- [Your objective]
Go through the listing below and write out exactly the lines from the one that mentions "[(508,0),(482,0),(494,37),(518,29),(508,0)]" through the one that mentions "[(527,339),(477,357),(490,397),(527,384),(527,339)]", minus the pictures.

- [Supplied records]
+ + + +

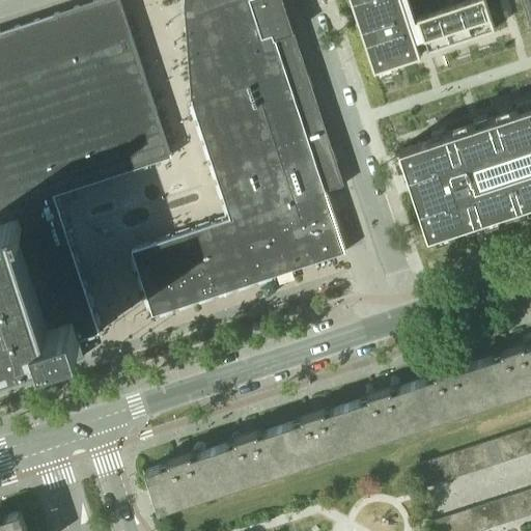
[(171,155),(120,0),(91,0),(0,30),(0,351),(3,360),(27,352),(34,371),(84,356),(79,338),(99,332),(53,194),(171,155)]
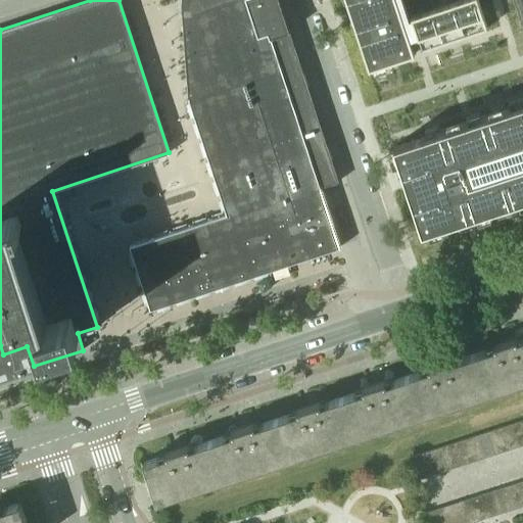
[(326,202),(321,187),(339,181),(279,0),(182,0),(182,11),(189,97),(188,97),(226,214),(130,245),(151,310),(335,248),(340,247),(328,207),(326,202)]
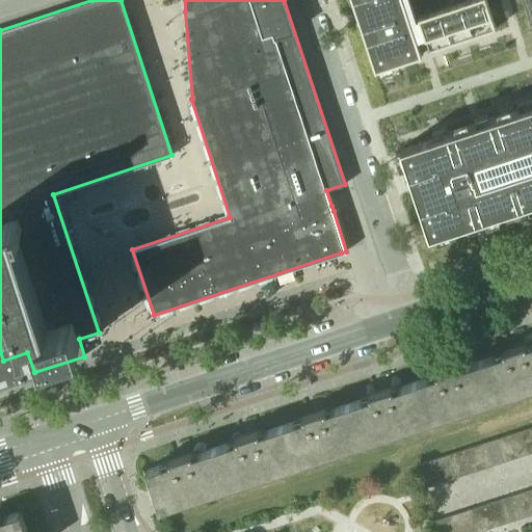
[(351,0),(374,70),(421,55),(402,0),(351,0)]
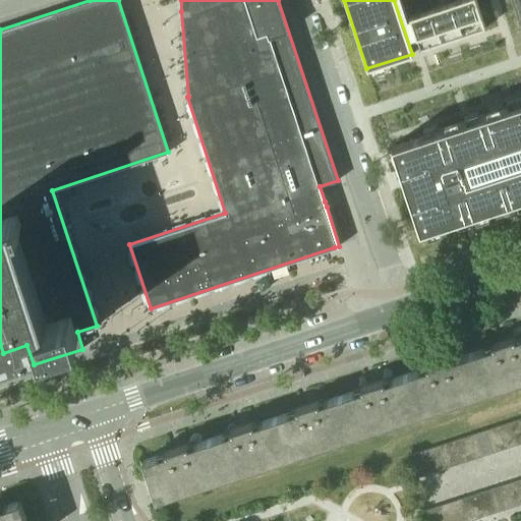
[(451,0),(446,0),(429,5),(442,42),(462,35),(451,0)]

+ + + +

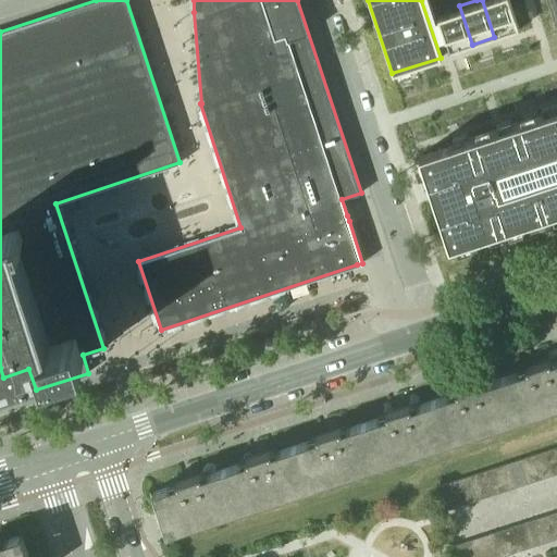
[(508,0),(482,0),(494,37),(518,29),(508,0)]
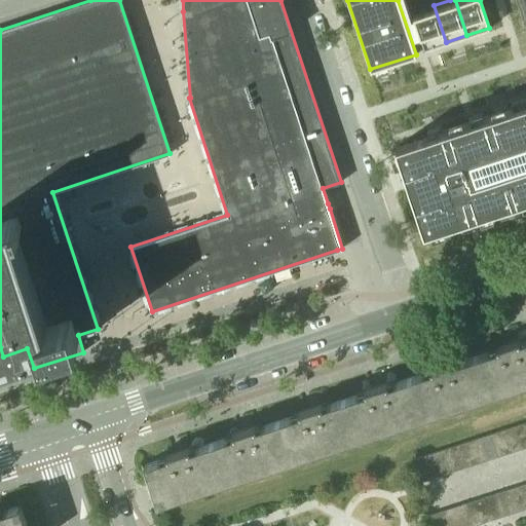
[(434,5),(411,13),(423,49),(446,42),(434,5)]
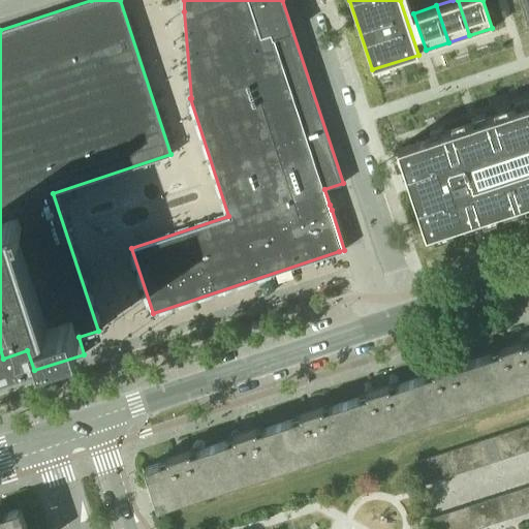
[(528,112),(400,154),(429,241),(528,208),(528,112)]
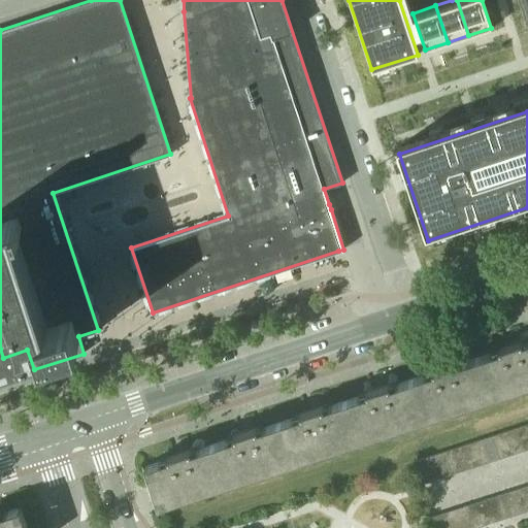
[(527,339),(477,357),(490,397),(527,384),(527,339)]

+ + + +

- [Answer to the problem]
[(508,0),(482,0),(494,37),(518,29),(508,0)]
[(434,5),(411,13),(423,49),(446,42),(434,5)]
[(528,112),(400,154),(429,241),(528,208),(528,112)]
[(527,339),(477,357),(490,397),(527,384),(527,339)]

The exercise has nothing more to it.